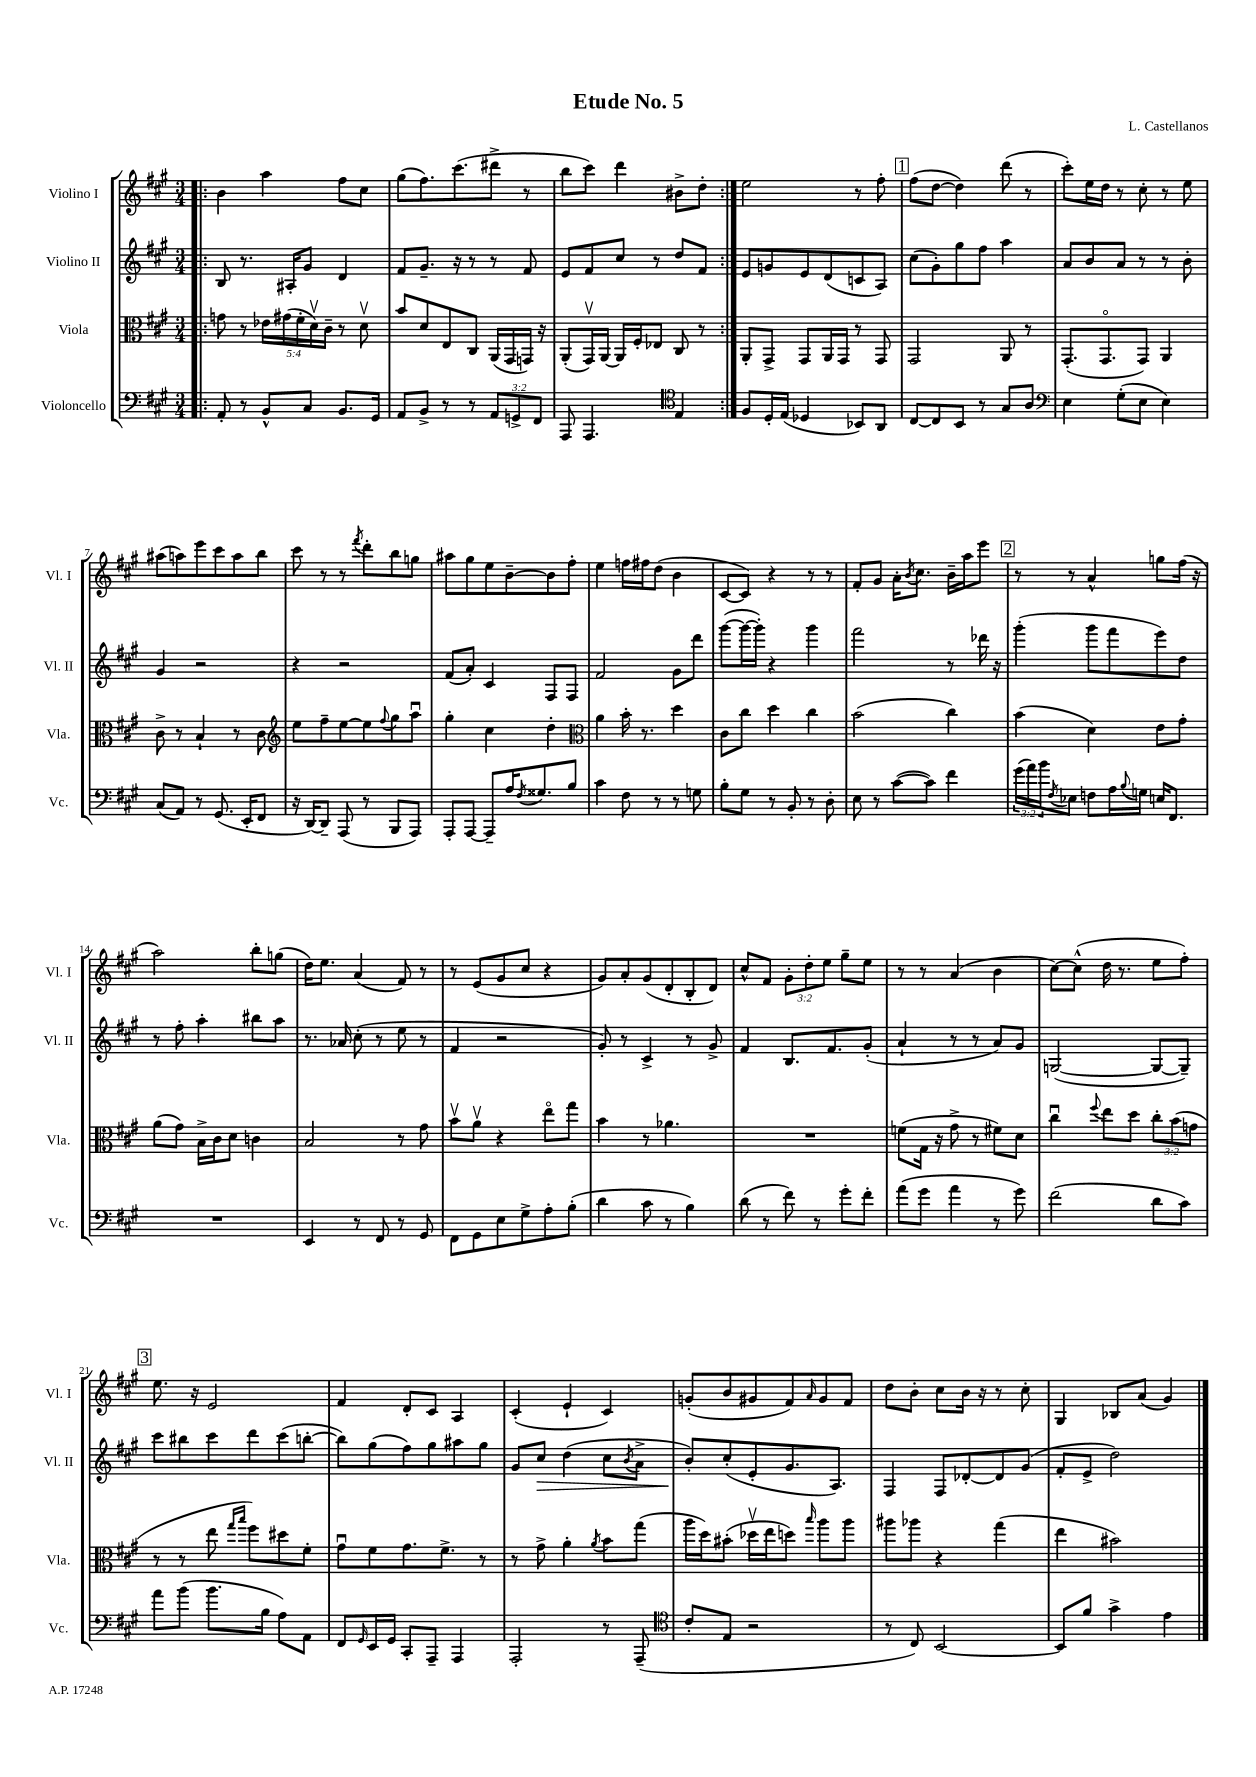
\header { title = "Etude No. 5" composer = "L. Castellanos" }
<<
\new StaffGroup <<
\new Staff = "s0" \with { instrumentName = "Violino I" shortInstrumentName = "Vl. I" } {
    \clef treble \key a \major \numericTimeSignature \time 3/4 \override Staff.TupletNumber.text = #tuplet-number::calc-fraction-text
    \repeat volta 2 { \bar ".|:" b'4 a''4 fis''8 cis''8 |
    gis''8( fis''8.) cis'''8.( dis'''8-> r8 |
    b''8 cis'''8) d'''4 bis'8-> d''8-. | }
    e''2 r8 fis''8-. |
    \mark \markup { \box "1" } fis''8( d''8~ d''4) d'''8( r8 |
    cis'''8-.) e''16 d''16 r8 cis''8-. r8 e''8 |
    ais''8( a''8) e'''8 cis'''8 a''8 b''8 |
    cis'''8 r8 r8 \acciaccatura { fis'''8 } d'''8-. b''8 g''8 |
    ais''8 gis''8 e''8 b'8~-- b'8 fis''8-. |
    e''4 f''16 fis''16 d''8( b'4 |
    cis'8~ cis'8) r4 r8 r8 |
    fis'8-. gis'8 a'16-. \acciaccatura { b'8 } cis''8. b'16-- a''16 e'''8 |
    \mark \markup { \box "2" } r8 r8 a'4-^ g''8 fis''16( r16 |
    a''2) b''8-. g''8( |
    d''16) e''8. a'4( fis'8) r8 |
    r8 e'8( gis'8 cis''8 r4 |
    gis'8) a'8-. gis'8( d'8-. b8-. d'8) |
    cis''8-^ fis'8 \tuplet 3/2 { gis'8-. d''8-. e''8 } gis''8-- e''8 |
    r8 r8 a'4( b'4 |
    cis''8~) cis''8-^( d''16 r8. e''8 fis''8-.) |
    \mark \markup { \box "3" } e''8. r16 e'2 |
    fis'4 d'8-. cis'8 a4 |
    cis'4-.( e'4-! cis'4) |
    g'8-.( b'8 gis'8 fis'8) \grace { a'16 } gis'8 fis'8 |
    d''8 b'8-. cis''8 b'16 r16 r8 cis''8-. |
    gis4 bes8 a'8( gis'4) \bar "|." |
}
\new Staff = "s1" \with { instrumentName = "Violino II" shortInstrumentName = "Vl. II" } {
    \clef treble \key a \major \numericTimeSignature \time 3/4
    \repeat volta 2 { \bar ".|:" b8 r8. ais16-. gis'8 d'4 |
    fis'8 gis'8.-- r16 r8 r8 fis'8 |
    e'8 fis'8 cis''8 r8 d''8 fis'8 | }
    e'8 g'8 e'8 d'8( c'8 a8) |
    \mark \markup { \box "1" } cis''8( gis'8-.) gis''8 fis''8 a''4 |
    a'8 b'8 a'8 r8 r8 b'8-. |
    gis'4 r2 |
    r4 r2 |
    fis'8( a'8-.) cis'4 fis8 fis8 |
    fis'2 gis'8 d'''8 |
    gis'''8~( gis'''16~ gis'''16-.) r4 gis'''4 |
    fis'''2 r8 des'''16 r16 |
    \mark \markup { \box "2" } gis'''4-.( gis'''8 fis'''8 e'''8) d''8 |
    r8 fis''8-. a''4-. bis''8 a''8 |
    r8. aes'16 cis''8-.( r8 e''8 r8 |
    fis'4 r2 |
    gis'8-.) r8 cis'4-> r8 gis'8-> |
    fis'4 b8. fis'8. gis'8-.( |
    a'4-! r8 r8 a'8) gis'8 |
    g2~( g8~ g8--) |
    \mark \markup { \box "3" } cis'''8 bis''8 cis'''8 d'''8 cis'''8( b''8~-. |
    b''8) gis''8( fis''8) gis''8 ais''8 gis''8 |
    gis'8 cis''8\> d''4( cis''8 \acciaccatura { b'8 } a'8-> |
    b'8-.\!) cis''8-.( e'8-. gis'8. a8.) |
    fis4 fis8 des'8~-. des'8 gis'8( |
    fis'8-. e'8-> d''2) \bar "|." |
}
\new Staff = "s2" \with { instrumentName = "Viola" shortInstrumentName = "Vla." } {
    \clef alto \key a \major \numericTimeSignature \time 3/4 \override Staff.TupletNumber.text = #tuplet-number::calc-fraction-text
    \repeat volta 2 { \bar ".|:" g'8 r8 \tuplet 5/4 { ees'16 gis'16( fis'16-. d'16\upbow) cis'16-- } r8 d'8\upbow |
    b'8 d'8 e8 cis8 a,16( gis,16 g,16) r16 |
    a,8-.( gis,16\upbow) a,16~ a,16 fis16-. ees8 cis8 r8 | }
    a,8-. gis,8-> gis,8 a,16 gis,16 r8 gis,8 |
    \mark \markup { \box "1" } gis,2 a,8 r8 |
    gis,8.-.( gis,8.\flageolet gis,8) a,4 |
    cis'8-> r8 b4-! r8 cis'8 |
    \clef treble e''8 fis''8-- e''8~ e''8 \appoggiatura { fis''8 } gis''8 a''8\downbow |
    gis''4-. cis''4 d''4-. |
    \clef alto a'4 b'16-. r8. d''4 |
    cis'8 cis''8 d''4 cis''4 |
    b'2( cis''4) |
    \mark \markup { \box "2" } b'4( d'4) e'8 gis'8-. |
    a'8( gis'8) b16-> cis'16 d'8 c'4 |
    b2 r8 gis'8 |
    b'8\upbow a'8\upbow r4 e''8\flageolet gis''8 |
    b'4 r8 aes'4. |
    R2. |
    f'8( gis16 r16 gis'8-> r8 fis'8) d'8 |
    cis''4\downbow \appoggiatura { fis''8 } e''8 d''8 \tuplet 3/2 { cis''8-. b'8( g'8 } |
    \mark \markup { \box "3" } r8 r8 e''8 \grace { gis''16 b''16 } fis''8) dis''8 fis'8-. |
    gis'8\downbow fis'8 gis'8. fis'8.-> r8 |
    r8 gis'8-> a'4-. \acciaccatura { a'8 } b'8 gis''8( |
    a''16 d''16) bis'8-.( des''16\upbow e''16 d''8) \grace { b''16 } a''8 a''8 |
    ais''8 aes''8 r4 gis''4( |
    e''4 bis'2) \bar "|." |
}
\new Staff = "s3" \with { instrumentName = "Violoncello" shortInstrumentName = "Vc." } {
    \clef bass \key a \major \numericTimeSignature \time 3/4 \override Staff.TupletNumber.text = #tuplet-number::calc-fraction-text
    \repeat volta 2 { \bar ".|:" a,8-. r8 b,8-^ cis8 b,8. gis,16 |
    a,8 b,8-> r8 r8 \tuplet 3/2 { a,8 g,8-> fis,8 } |
    a,,8 a,,4. \clef tenor e4 | }
    fis8 d16-. e16( des4 bes,8) a,8 |
    \mark \markup { \box "1" } cis8~ cis8 b,8 r8 gis8 a8 |
    \clef bass e4 gis8-.( e8 e4) |
    cis8( a,8) r8 gis,8.( e,16-. fis,8 |
    r16 d,16~) d,8-- a,,8( r8 b,,8 a,,8) |
    a,,8-. a,,8~ a,,8-- a16 \acciaccatura { fis8 } gisis8. b8 |
    cis'4 fis8 r8 r8 g8 |
    b8-. gis8 r8 b,8-. r8 d8-. |
    e8 r8 cis'8~( cis'8) fis'4 |
    \mark \markup { \box "2" } \tuplet 3/2 { gis'16( a'16) b'16 } \acciaccatura { fis8 } ees8 f8 a16 \appoggiatura { b8 } g16 e16 fis,8. |
    R2. |
    e,4 r8 fis,8 r8 gis,8 |
    fis,8 gis,8 e8 gis8-> a8-. b8-.( |
    d'4 cis'8 r8 b4) |
    d'8( r8 fis'8) r8 gis'8-. fis'8-. |
    a'8( gis'8 a'4 r8 gis'8) |
    fis'2( d'8 cis'8) |
    \mark \markup { \box "3" } a'8 b'8( b'8. b16 a8) a,8 |
    fis,8 \grace { gis,16 } e,16 gis,16 cis,8-. a,,8-- a,,4 |
    a,,2-. r8 a,,8--( |
    \clef tenor cis'8-. e8 r2 |
    r8 cis8) b,2~ |
    b,8 fis'8 gis'4-> e'4 \bar "|." |
}
>>
>>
..........
**OBJECTIVE**
Reproduce the lines of the records unchanged, from the start of the records through the line containing "e''4 f''16 fis''16 d''8( b'4 |". Leave the pictures out of your answer.

**TASK ANSWER**
\header { title = "Etude No. 5" composer = "L. Castellanos" }
<<
\new StaffGroup <<
\new Staff = "s0" \with { instrumentName = "Violino I" shortInstrumentName = "Vl. I" } {
    \clef treble \key a \major \numericTimeSignature \time 3/4 \override Staff.TupletNumber.text = #tuplet-number::calc-fraction-text
    \repeat volta 2 { \bar ".|:" b'4 a''4 fis''8 cis''8 |
    gis''8( fis''8.) cis'''8.( dis'''8-> r8 |
    b''8 cis'''8) d'''4 bis'8-> d''8-. | }
    e''2 r8 fis''8-. |
    \mark \markup { \box "1" } fis''8( d''8~ d''4) d'''8( r8 |
    cis'''8-.) e''16 d''16 r8 cis''8-. r8 e''8 |
    ais''8( a''8) e'''8 cis'''8 a''8 b''8 |
    cis'''8 r8 r8 \acciaccatura { fis'''8 } d'''8-. b''8 g''8 |
    ais''8 gis''8 e''8 b'8~-- b'8 fis''8-. |
    e''4 f''16 fis''16 d''8( b'4 |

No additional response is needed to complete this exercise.